Task statement ▸ All lines holding the word "CALCULATOR" are to be copied from the records beneath.

Dataset excerpts ▸
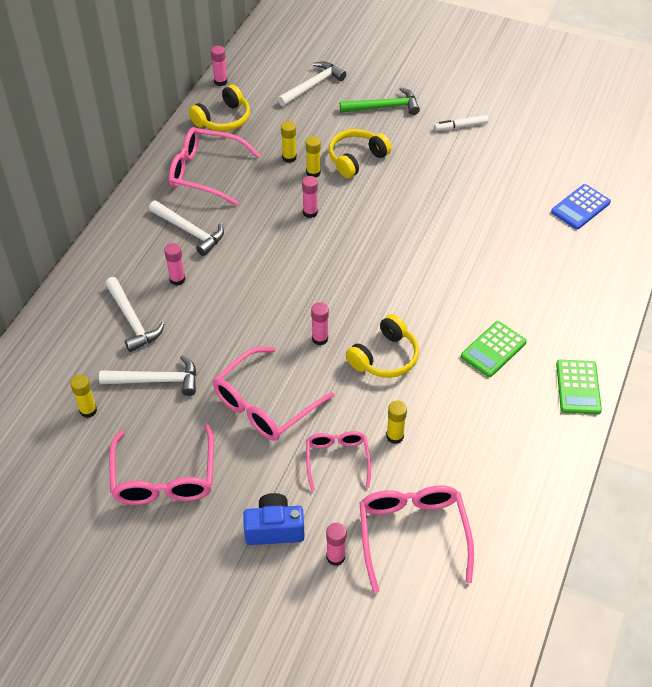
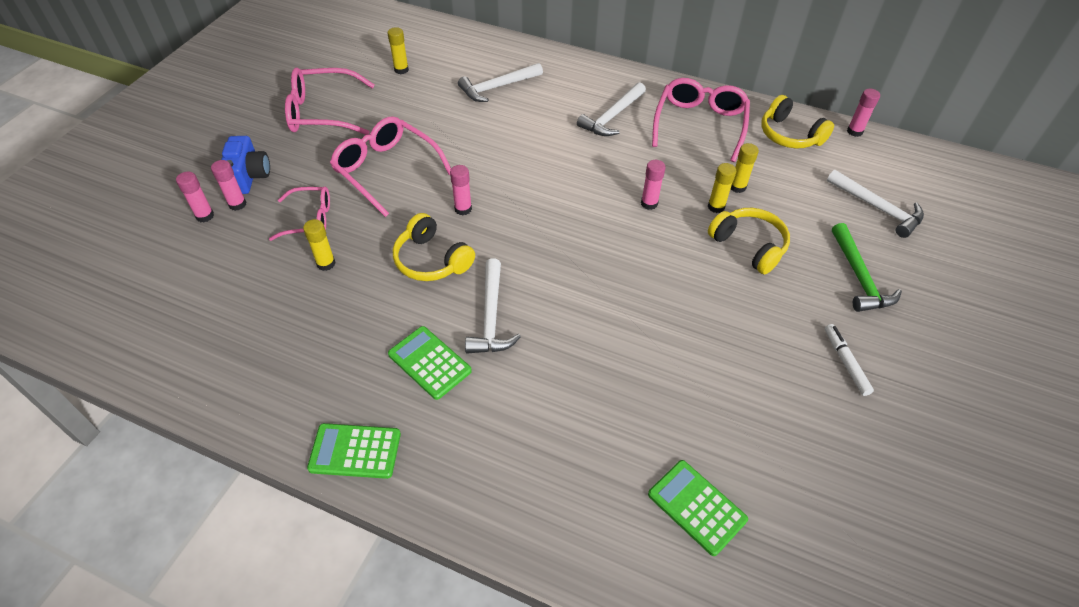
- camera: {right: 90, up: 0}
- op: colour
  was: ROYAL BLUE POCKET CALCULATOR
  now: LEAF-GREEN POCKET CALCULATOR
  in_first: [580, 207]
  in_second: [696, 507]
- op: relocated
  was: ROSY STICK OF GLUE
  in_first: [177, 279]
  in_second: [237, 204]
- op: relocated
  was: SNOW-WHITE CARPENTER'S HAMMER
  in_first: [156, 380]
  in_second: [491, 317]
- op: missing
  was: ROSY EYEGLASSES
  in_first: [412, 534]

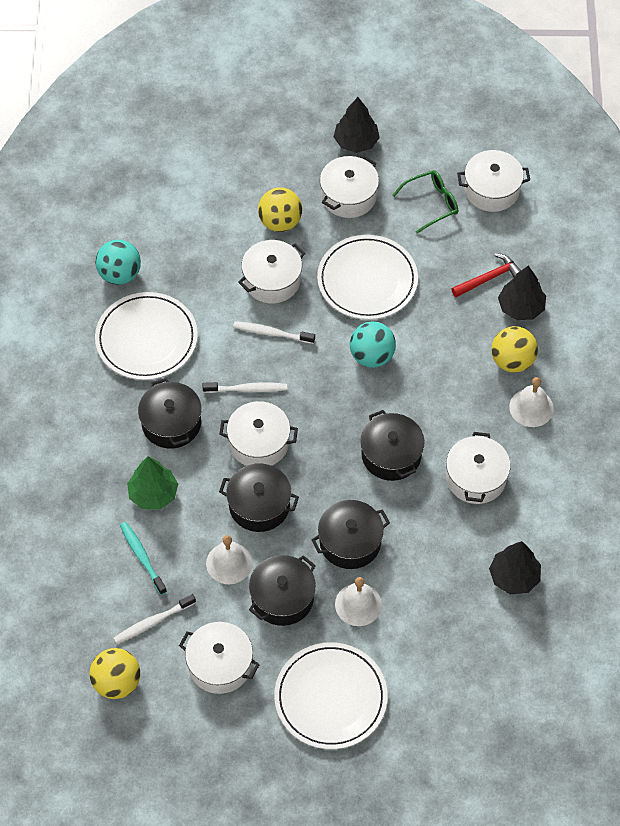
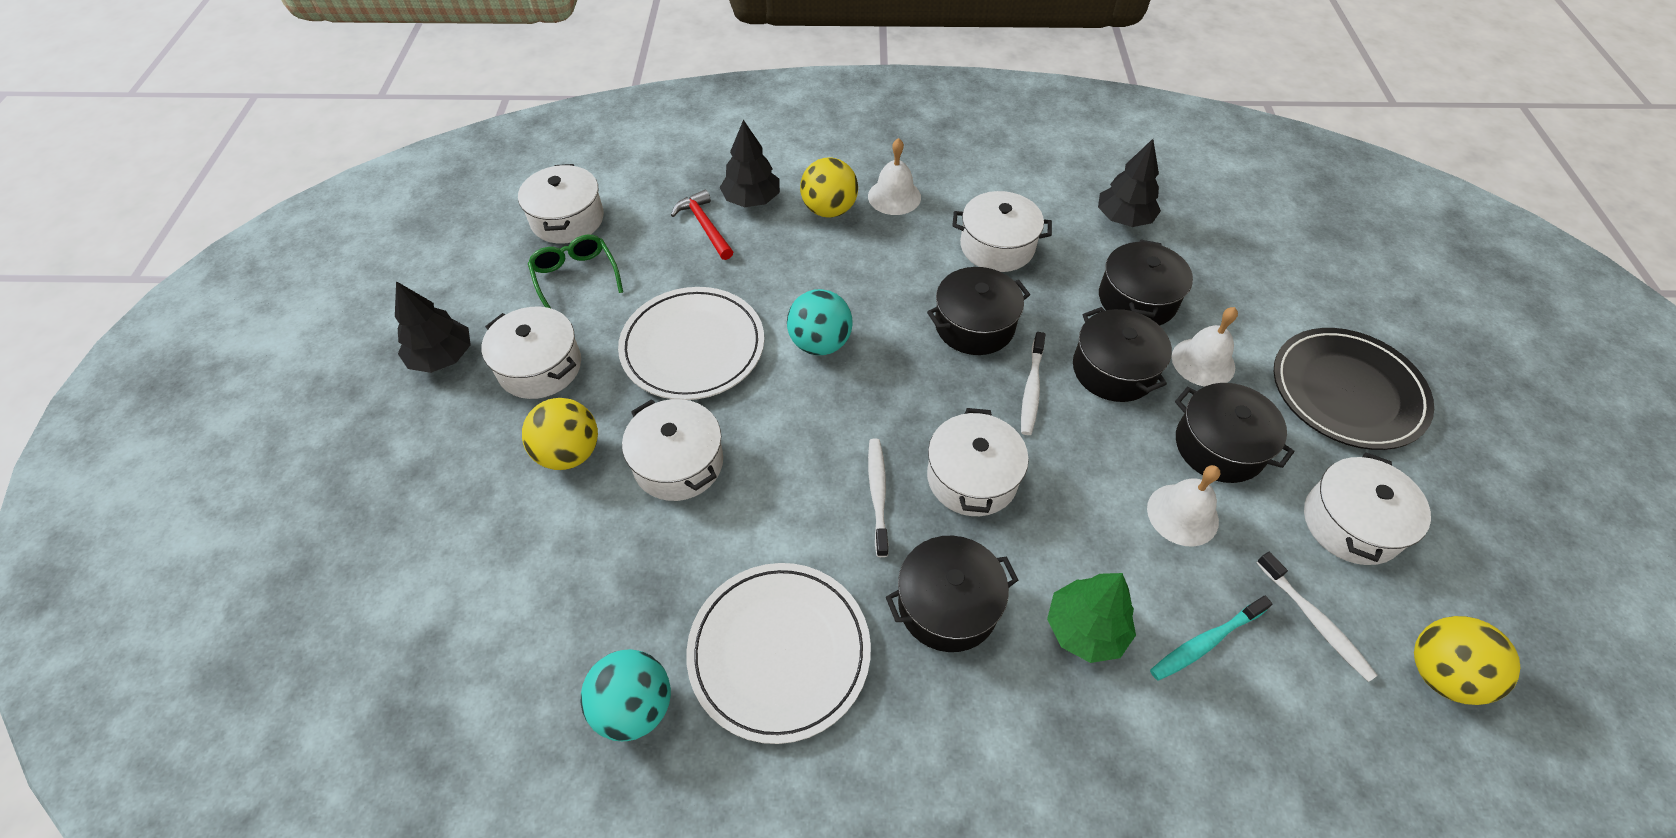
- camera: {right: -90, up: -5}
- op: relocated
  was: SNOW-WHITE TOOTHBRUSH
  in_first: [272, 333]
  in_second: [1031, 389]
- op: relocated
  was: EBONY POT
  in_first: [259, 505]
  in_second: [1137, 299]
- op: colour
  was: SNOW-WHITE FLAT DISH
  now: EBONY FLAT DISH
  in_first: [330, 698]
  in_second: [1347, 392]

Answer area ▸
  was: ROYAL BLUE POCKET CALCULATOR
  now: LEAF-GREEN POCKET CALCULATOR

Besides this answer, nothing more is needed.